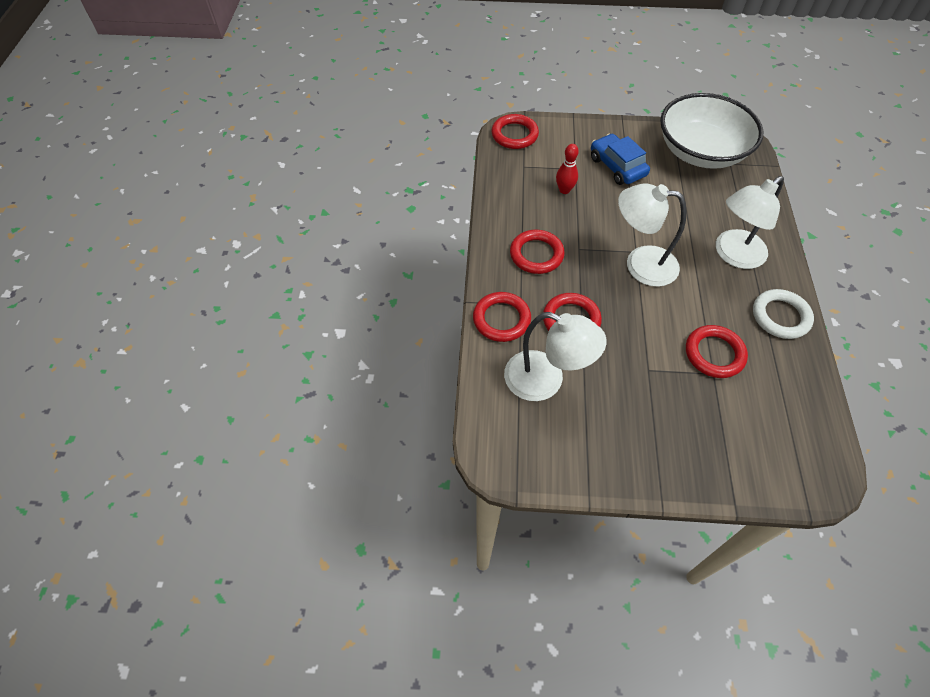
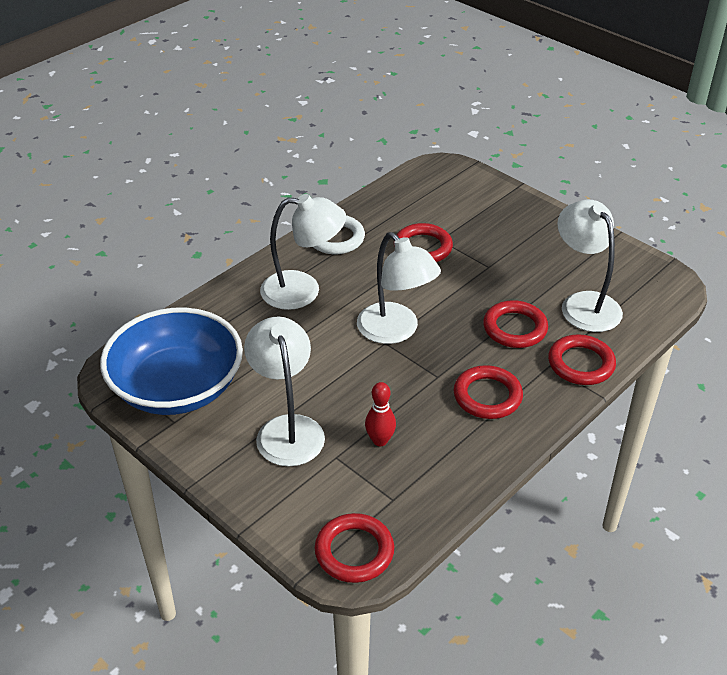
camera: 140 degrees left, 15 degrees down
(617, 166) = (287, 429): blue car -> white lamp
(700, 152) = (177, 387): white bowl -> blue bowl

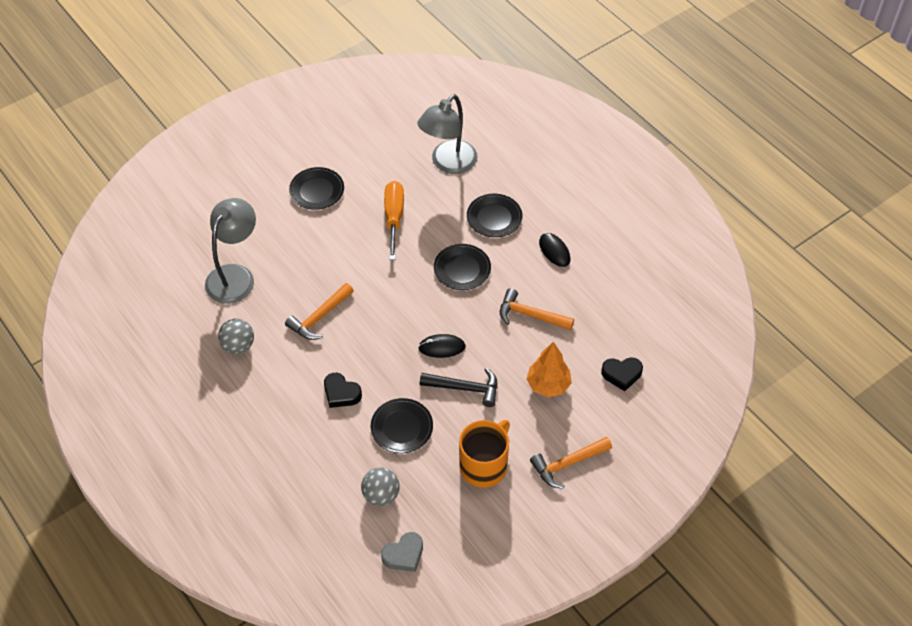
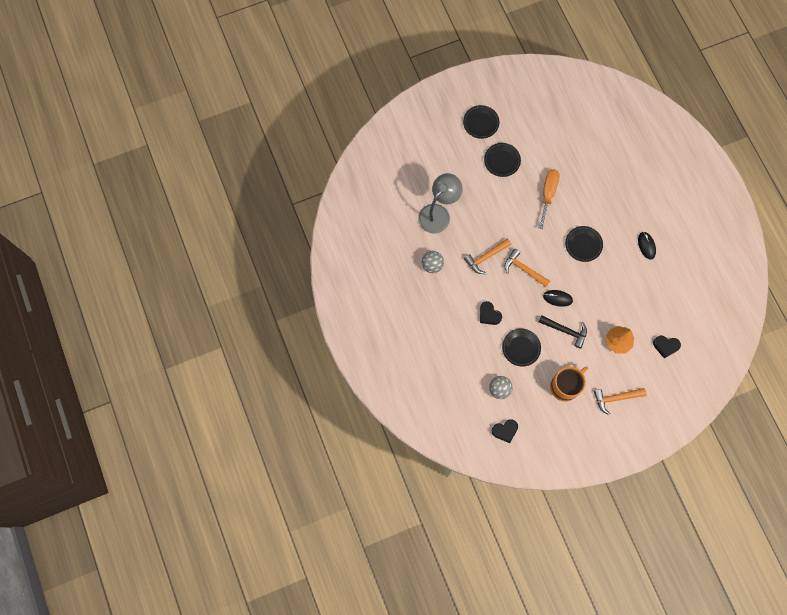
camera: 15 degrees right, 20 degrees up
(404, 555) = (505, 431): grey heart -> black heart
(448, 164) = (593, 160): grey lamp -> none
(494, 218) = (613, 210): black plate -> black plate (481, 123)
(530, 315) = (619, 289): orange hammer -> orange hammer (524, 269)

**********

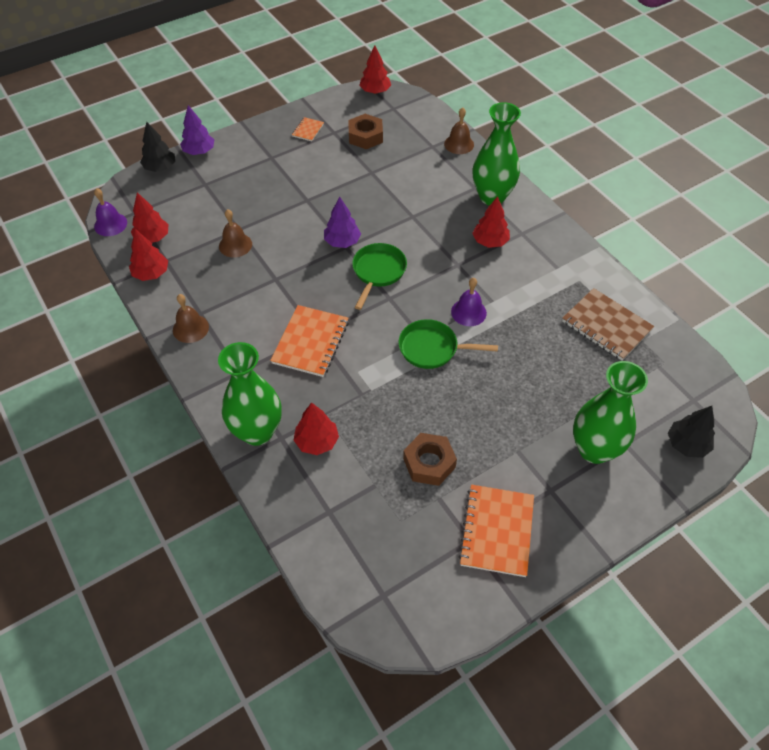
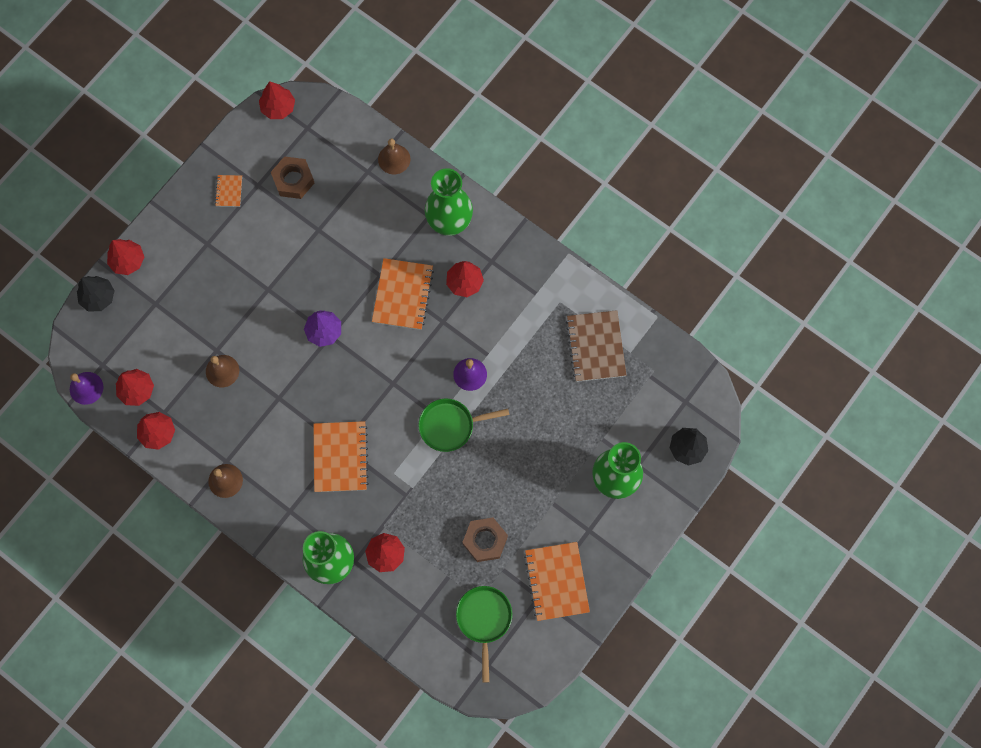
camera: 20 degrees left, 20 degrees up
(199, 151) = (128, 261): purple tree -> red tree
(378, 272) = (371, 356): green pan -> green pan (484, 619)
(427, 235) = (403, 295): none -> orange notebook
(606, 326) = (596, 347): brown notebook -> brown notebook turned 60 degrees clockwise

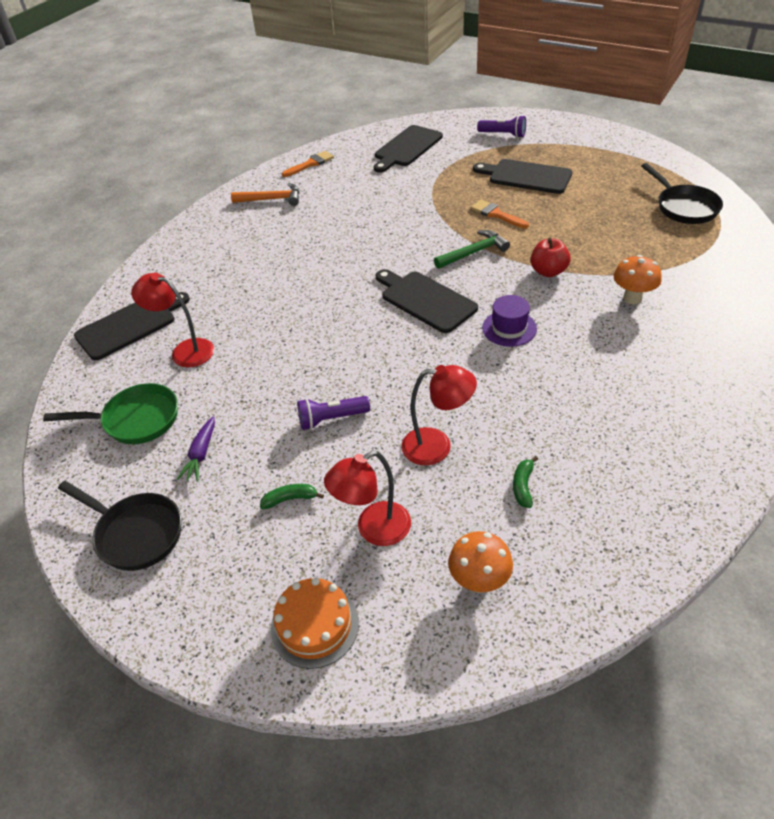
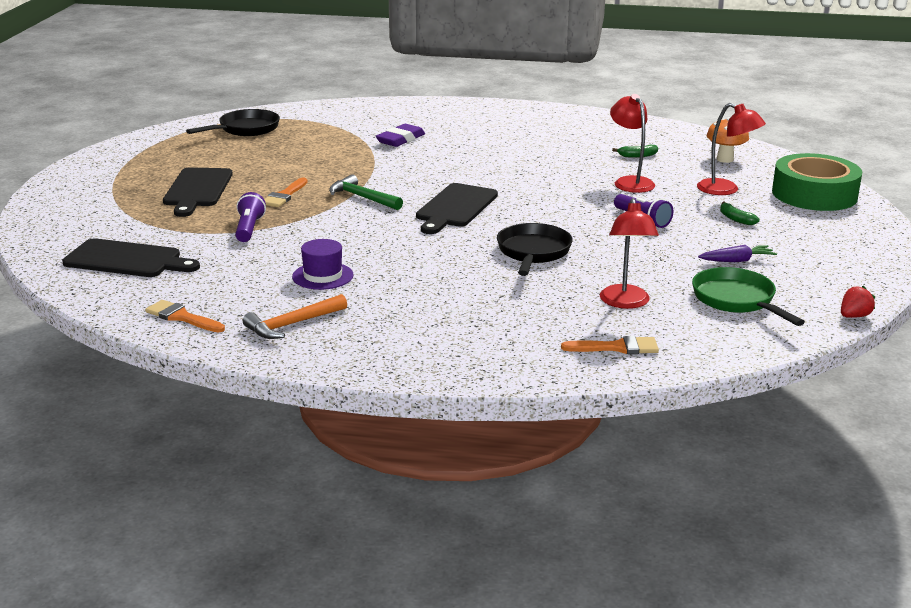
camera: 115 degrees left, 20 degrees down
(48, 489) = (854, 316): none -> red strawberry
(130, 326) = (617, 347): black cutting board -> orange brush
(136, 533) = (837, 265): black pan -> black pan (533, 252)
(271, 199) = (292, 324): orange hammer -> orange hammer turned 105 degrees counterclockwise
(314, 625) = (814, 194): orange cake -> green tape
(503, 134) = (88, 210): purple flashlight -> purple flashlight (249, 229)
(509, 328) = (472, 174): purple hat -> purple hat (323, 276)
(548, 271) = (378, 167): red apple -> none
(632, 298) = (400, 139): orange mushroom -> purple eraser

**********

-- Problem --
Within the listing above, the lines starting at the one containing "(606, 326) = (596, 347): brown" and ending at the one containing "(548, 271) = (378, 167): red apple -> none" are to be returned exactly. Omit the pictures.

-- Solution for this task --
(606, 326) = (596, 347): brown notebook -> brown notebook turned 60 degrees clockwise

camera: 115 degrees left, 20 degrees down
(48, 489) = (854, 316): none -> red strawberry
(130, 326) = (617, 347): black cutting board -> orange brush
(136, 533) = (837, 265): black pan -> black pan (533, 252)
(271, 199) = (292, 324): orange hammer -> orange hammer turned 105 degrees counterclockwise
(314, 625) = (814, 194): orange cake -> green tape
(503, 134) = (88, 210): purple flashlight -> purple flashlight (249, 229)
(509, 328) = (472, 174): purple hat -> purple hat (323, 276)
(548, 271) = (378, 167): red apple -> none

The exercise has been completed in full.